(Extracted material begins)

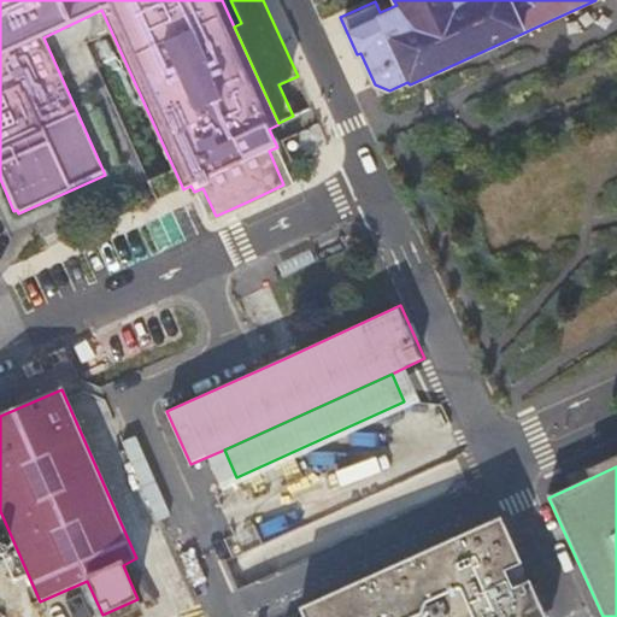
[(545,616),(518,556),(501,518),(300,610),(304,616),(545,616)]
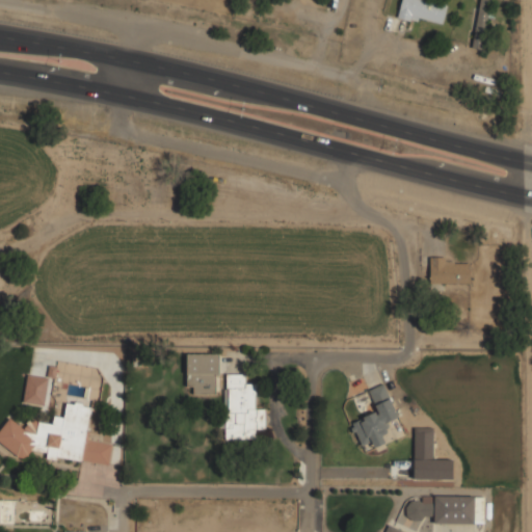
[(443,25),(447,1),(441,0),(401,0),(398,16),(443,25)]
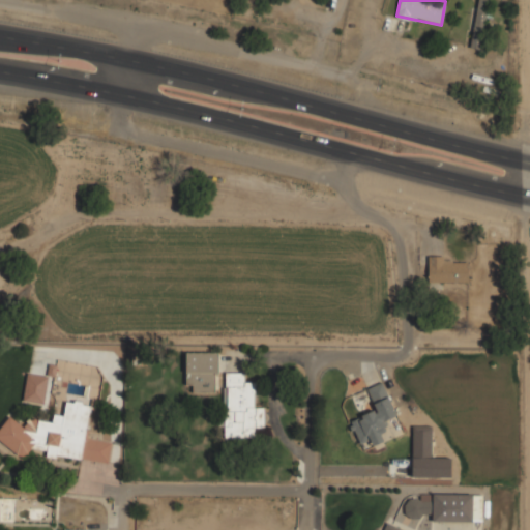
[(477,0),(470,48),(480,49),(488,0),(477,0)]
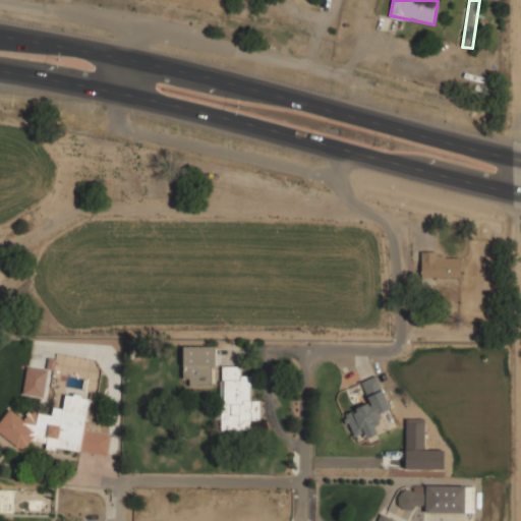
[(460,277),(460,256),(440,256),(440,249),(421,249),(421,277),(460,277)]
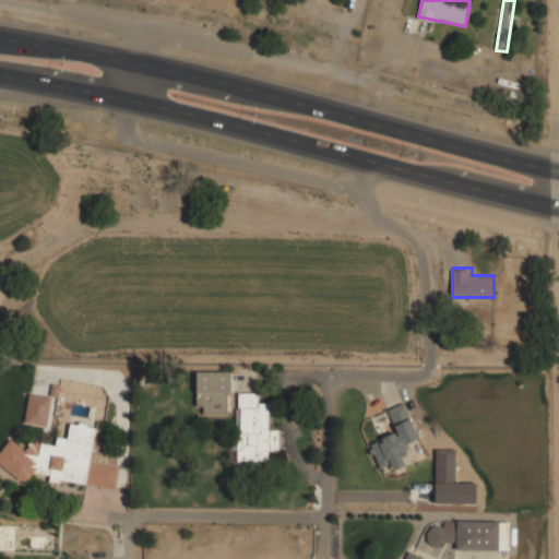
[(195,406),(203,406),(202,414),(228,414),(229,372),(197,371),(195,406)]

(Extracted material ends)

Problem to work on:
Before copying, set the pictures aside; then give the records again exactly.

Solved problem:
[(545,616),(518,556),(501,518),(300,610),(304,616),(545,616)]
[(443,25),(447,1),(441,0),(401,0),(398,16),(443,25)]
[(477,0),(470,48),(480,49),(488,0),(477,0)]
[(460,277),(460,256),(440,256),(440,249),(421,249),(421,277),(460,277)]
[(195,406),(203,406),(202,414),(228,414),(229,372),(197,371),(195,406)]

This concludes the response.